Task objective:
Look through the records below for the line with "turquoise camera: 6 -> 7" and the line with "yellow apple: 11 -> 8", then return those lines and all lines between, exactly.

Listed records:
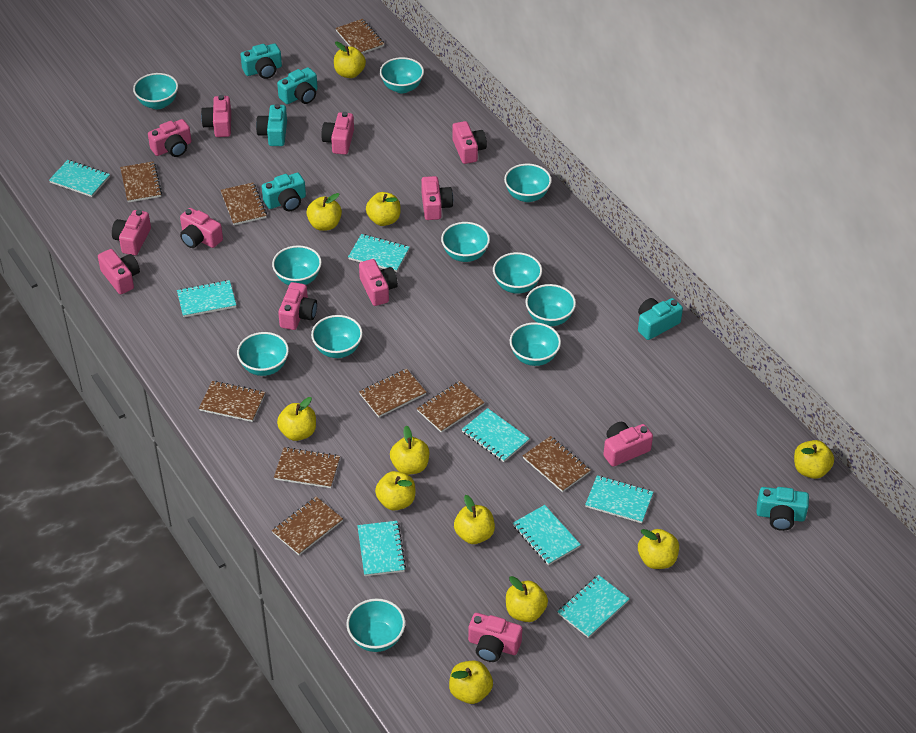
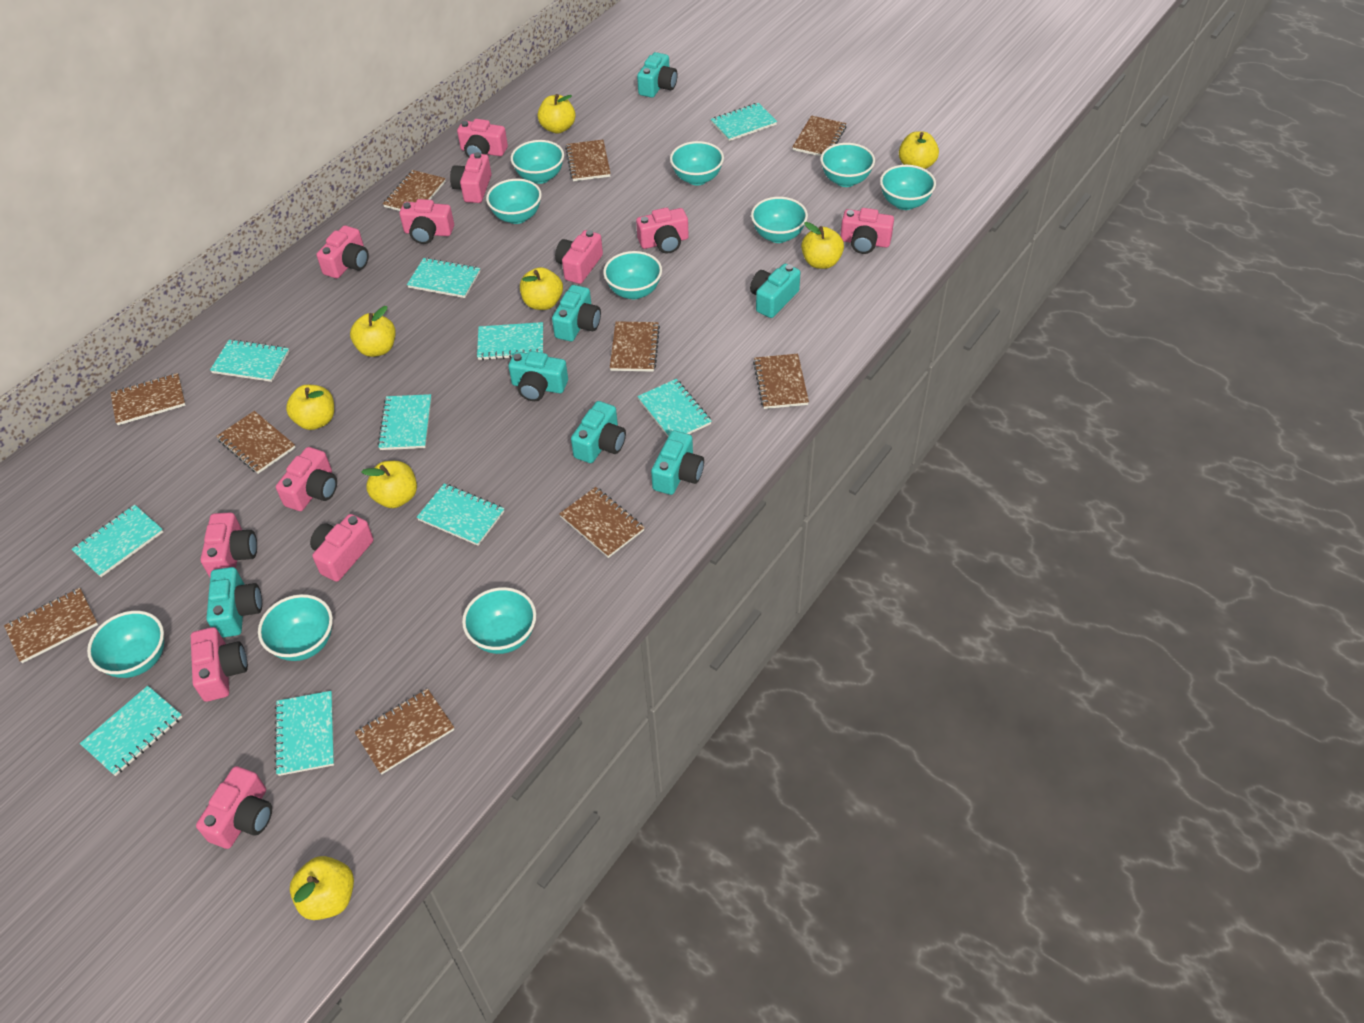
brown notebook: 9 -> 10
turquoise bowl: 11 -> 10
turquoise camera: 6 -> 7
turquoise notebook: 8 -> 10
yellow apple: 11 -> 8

* * *

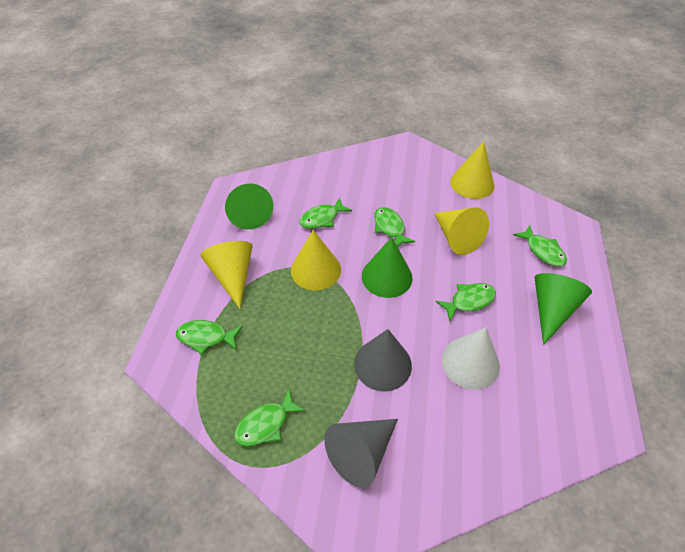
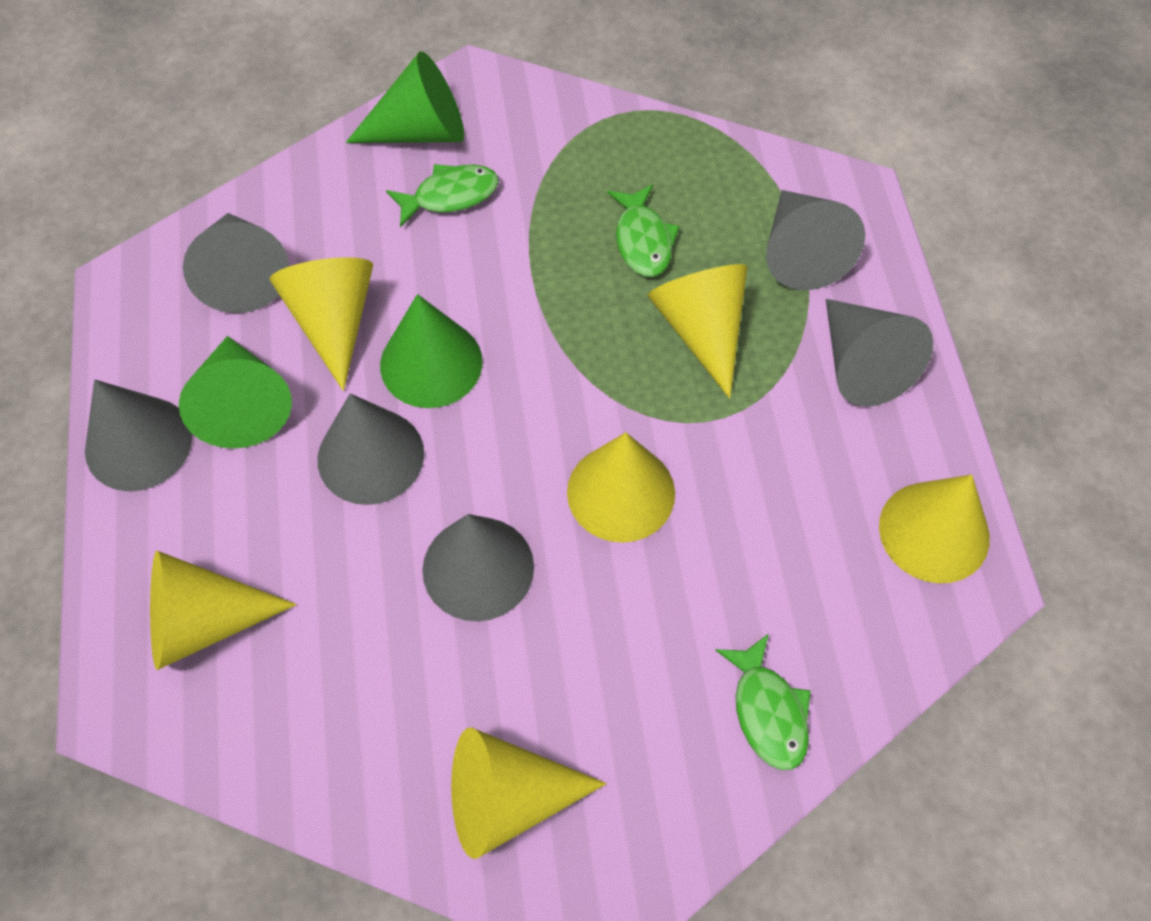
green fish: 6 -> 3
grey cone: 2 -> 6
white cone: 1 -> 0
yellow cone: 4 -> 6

...

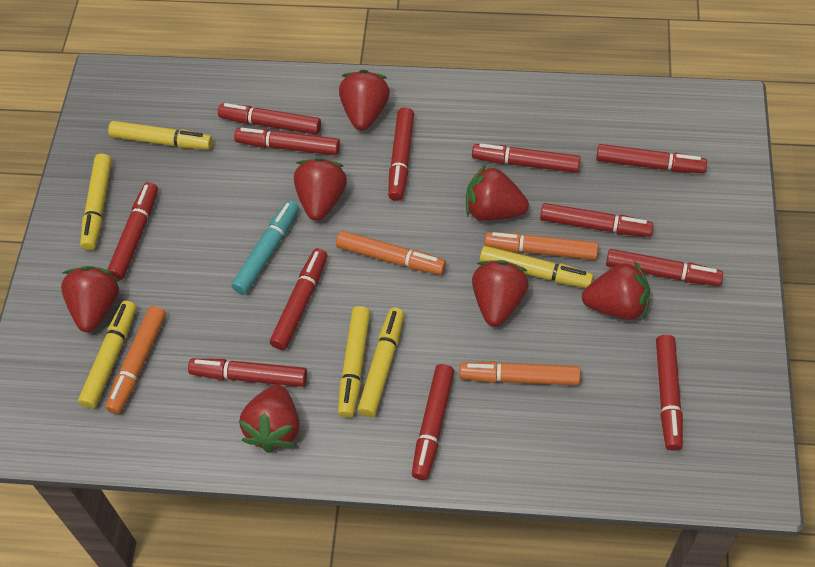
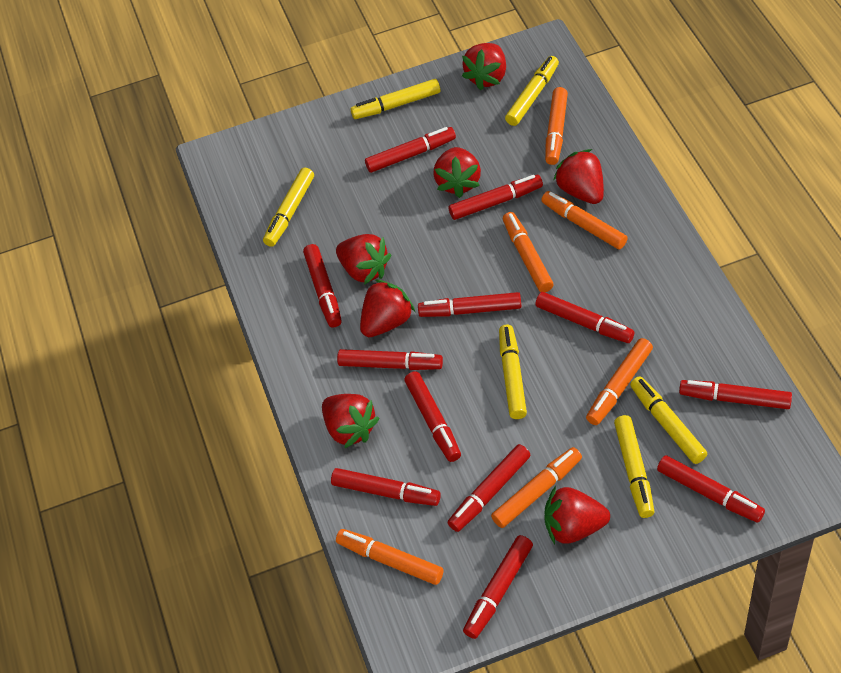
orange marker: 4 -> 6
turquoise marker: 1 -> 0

Response to the task:
turquoise camera: 6 -> 7
turquoise notebook: 8 -> 10
yellow apple: 11 -> 8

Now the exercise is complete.